-- INPUT FOR THIS TASK --
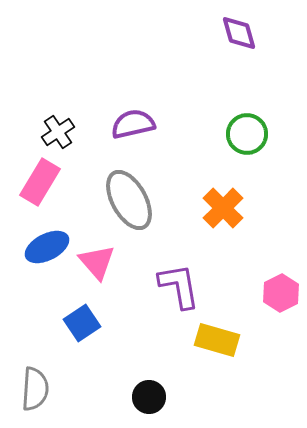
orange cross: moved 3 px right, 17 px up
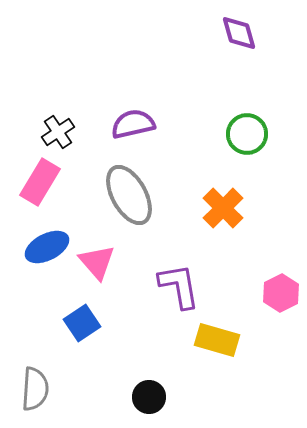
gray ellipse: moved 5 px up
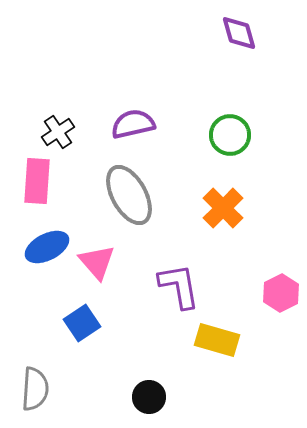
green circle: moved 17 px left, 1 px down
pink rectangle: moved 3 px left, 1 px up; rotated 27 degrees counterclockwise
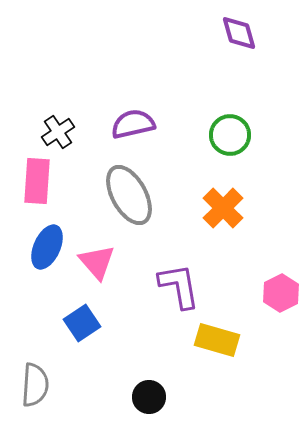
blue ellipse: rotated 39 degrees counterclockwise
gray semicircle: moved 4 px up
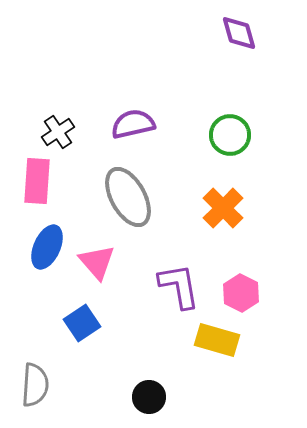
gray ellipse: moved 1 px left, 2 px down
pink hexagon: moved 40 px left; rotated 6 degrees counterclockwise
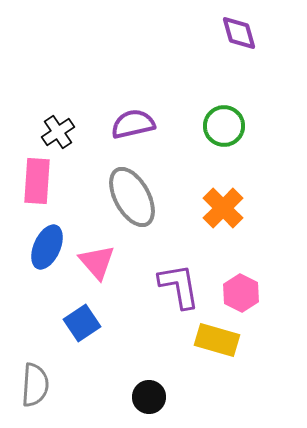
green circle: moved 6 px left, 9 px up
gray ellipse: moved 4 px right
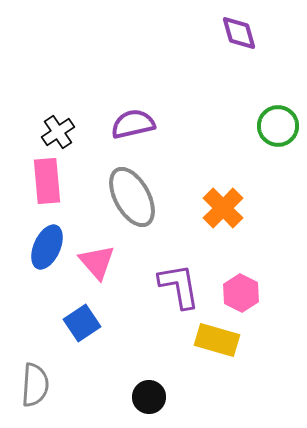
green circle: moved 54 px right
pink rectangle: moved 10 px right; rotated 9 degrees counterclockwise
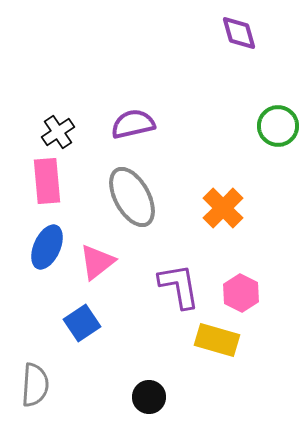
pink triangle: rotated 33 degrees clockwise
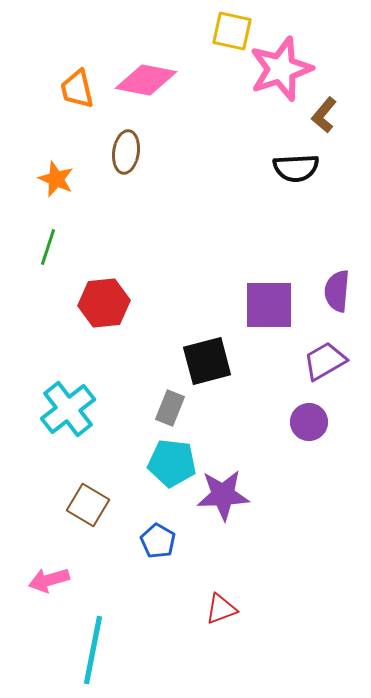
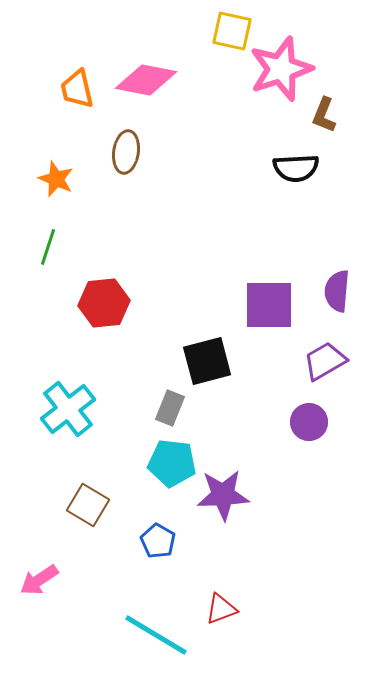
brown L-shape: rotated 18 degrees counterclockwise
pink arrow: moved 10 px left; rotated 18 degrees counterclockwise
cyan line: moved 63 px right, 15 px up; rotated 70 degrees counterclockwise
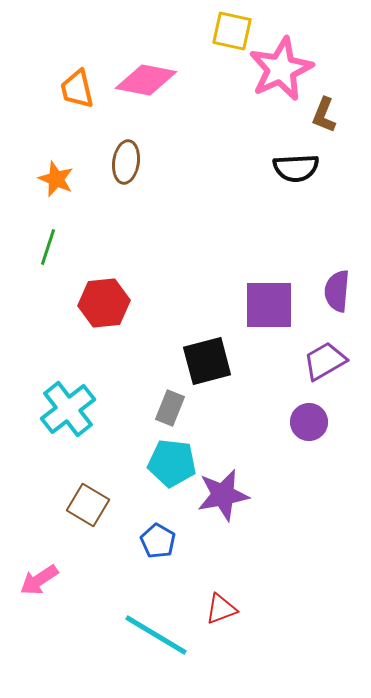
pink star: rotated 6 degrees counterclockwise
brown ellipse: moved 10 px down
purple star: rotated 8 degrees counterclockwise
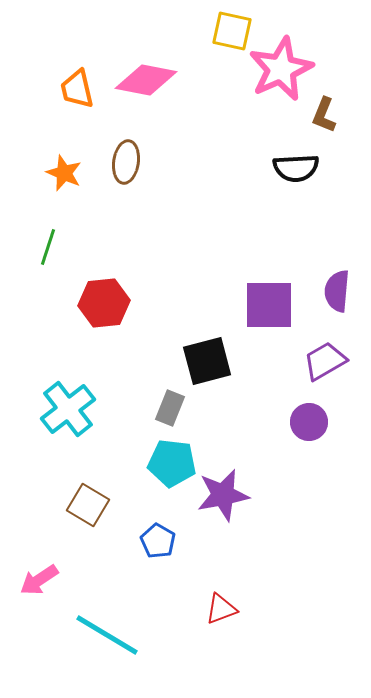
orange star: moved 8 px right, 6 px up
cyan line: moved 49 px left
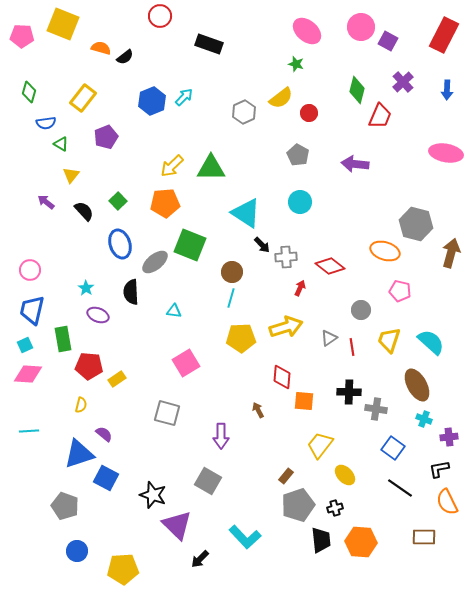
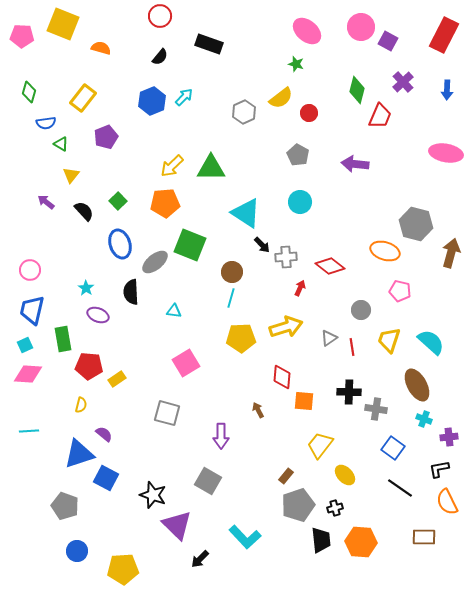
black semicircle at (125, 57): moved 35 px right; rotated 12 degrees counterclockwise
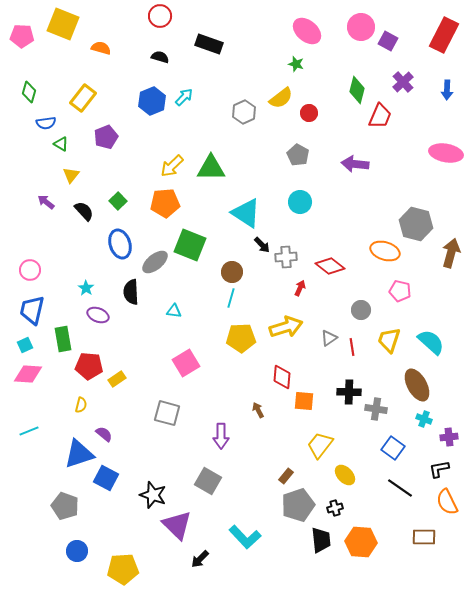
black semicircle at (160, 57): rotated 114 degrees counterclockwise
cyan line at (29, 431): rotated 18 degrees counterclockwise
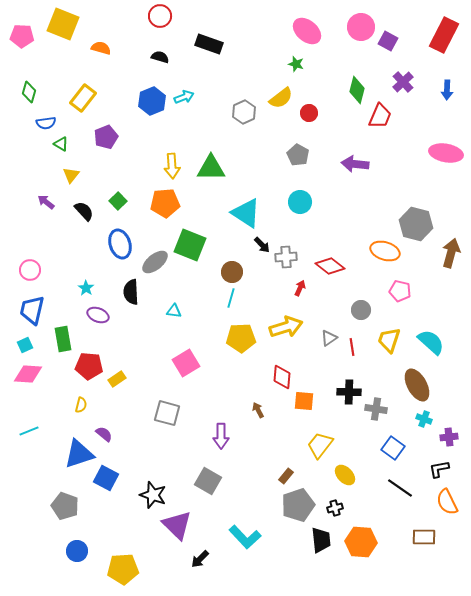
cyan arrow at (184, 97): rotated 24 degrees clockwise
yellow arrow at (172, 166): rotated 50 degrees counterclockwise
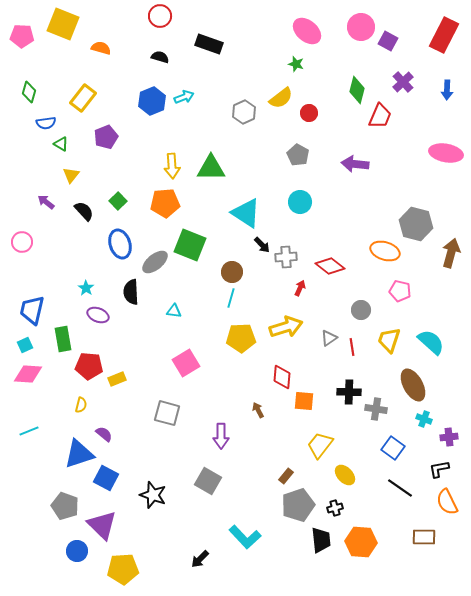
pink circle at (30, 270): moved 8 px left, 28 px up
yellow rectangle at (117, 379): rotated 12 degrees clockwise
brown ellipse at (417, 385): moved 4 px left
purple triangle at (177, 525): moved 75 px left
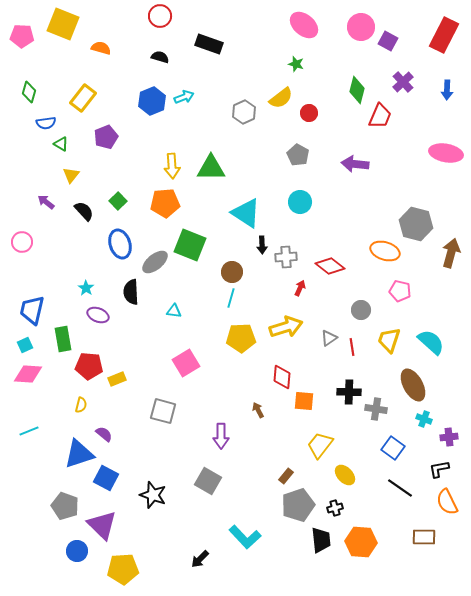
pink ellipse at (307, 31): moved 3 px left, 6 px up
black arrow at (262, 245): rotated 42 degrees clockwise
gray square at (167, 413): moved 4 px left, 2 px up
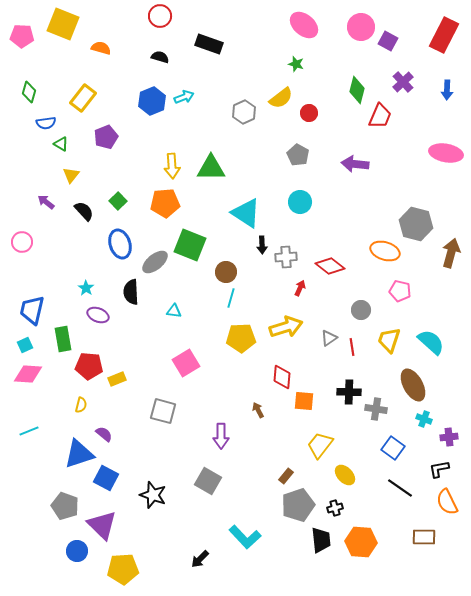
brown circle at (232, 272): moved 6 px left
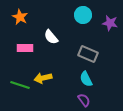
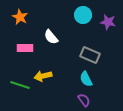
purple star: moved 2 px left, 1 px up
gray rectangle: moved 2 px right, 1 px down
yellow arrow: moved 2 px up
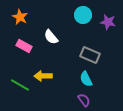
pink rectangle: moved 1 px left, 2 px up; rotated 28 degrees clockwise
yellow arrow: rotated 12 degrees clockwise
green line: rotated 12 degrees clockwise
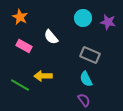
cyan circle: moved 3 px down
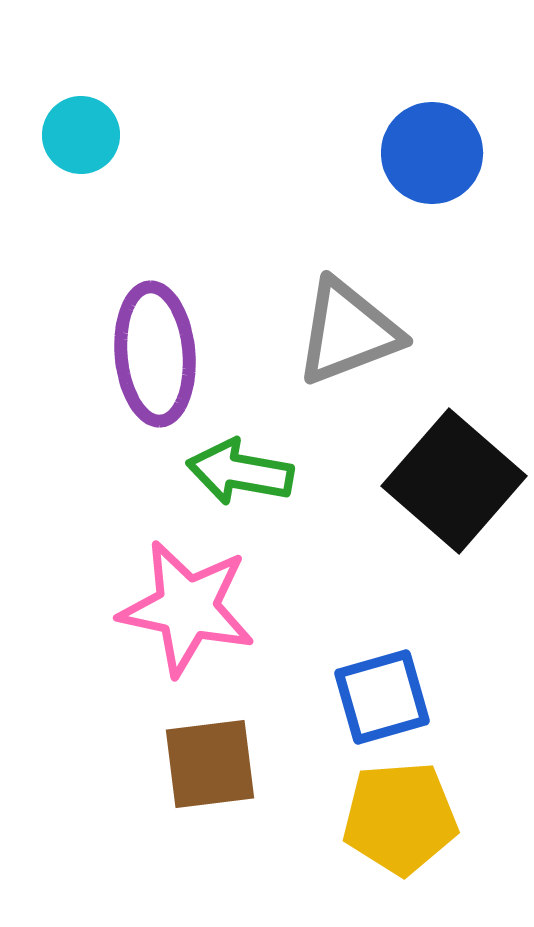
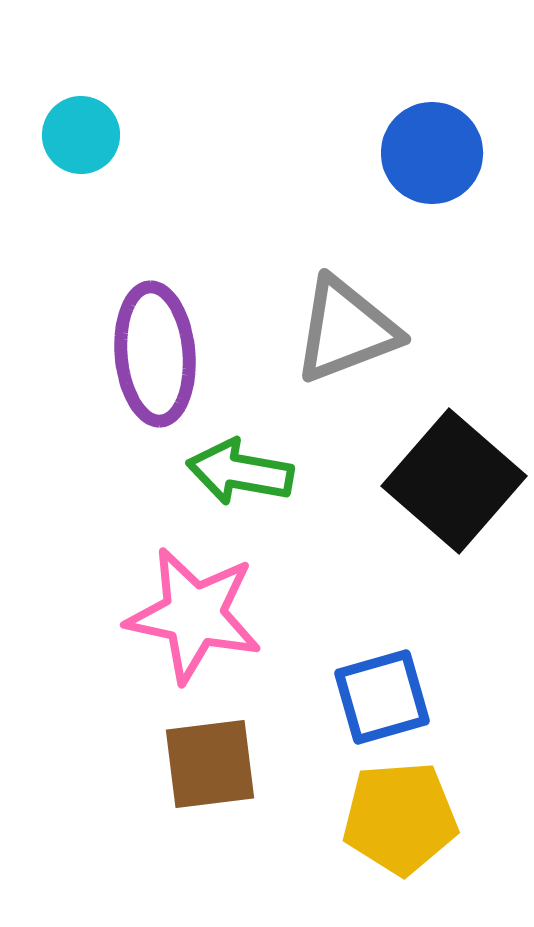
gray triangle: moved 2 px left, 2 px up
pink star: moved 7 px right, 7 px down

-- DIRECTIVE --
Copy the listing above word for word, omitting every picture line.

-- SOLUTION --
orange cross: moved 3 px right, 17 px up
gray ellipse: moved 5 px up
green circle: moved 17 px left, 1 px down
pink rectangle: moved 3 px left, 1 px up; rotated 27 degrees counterclockwise
blue ellipse: rotated 39 degrees counterclockwise
gray semicircle: moved 4 px up
gray ellipse: moved 1 px left, 2 px down
pink hexagon: moved 40 px left; rotated 6 degrees counterclockwise
green circle: moved 6 px left, 9 px up
gray ellipse: moved 4 px right
green circle: moved 54 px right
pink rectangle: moved 10 px right; rotated 9 degrees counterclockwise
pink triangle: rotated 33 degrees clockwise
brown L-shape: rotated 18 degrees counterclockwise
pink arrow: moved 10 px left; rotated 18 degrees counterclockwise
cyan line: moved 63 px right, 15 px up; rotated 70 degrees counterclockwise
pink star: rotated 6 degrees counterclockwise
brown ellipse: moved 10 px down
purple star: rotated 8 degrees counterclockwise
orange star: moved 8 px right, 6 px up
cyan line: moved 49 px left
black semicircle at (125, 57): moved 35 px right; rotated 12 degrees counterclockwise
black semicircle at (160, 57): rotated 114 degrees counterclockwise
cyan line at (29, 431): rotated 18 degrees counterclockwise
cyan arrow at (184, 97): rotated 24 degrees clockwise
yellow arrow at (172, 166): rotated 50 degrees counterclockwise
pink circle at (30, 270): moved 8 px left, 28 px up
yellow rectangle at (117, 379): rotated 12 degrees clockwise
brown ellipse at (417, 385): moved 4 px left
purple triangle at (177, 525): moved 75 px left
pink ellipse at (307, 31): moved 3 px left, 6 px up
black arrow at (262, 245): rotated 42 degrees clockwise
gray square at (167, 413): moved 4 px left, 2 px up
brown circle at (232, 272): moved 6 px left
purple star: moved 2 px left, 1 px up
gray rectangle: moved 2 px right, 1 px down
yellow arrow: moved 2 px up
pink rectangle: moved 1 px left, 2 px up; rotated 28 degrees clockwise
yellow arrow: rotated 12 degrees clockwise
green line: rotated 12 degrees clockwise
cyan circle: moved 3 px down
gray triangle: moved 2 px left, 2 px up
pink star: moved 7 px right, 7 px down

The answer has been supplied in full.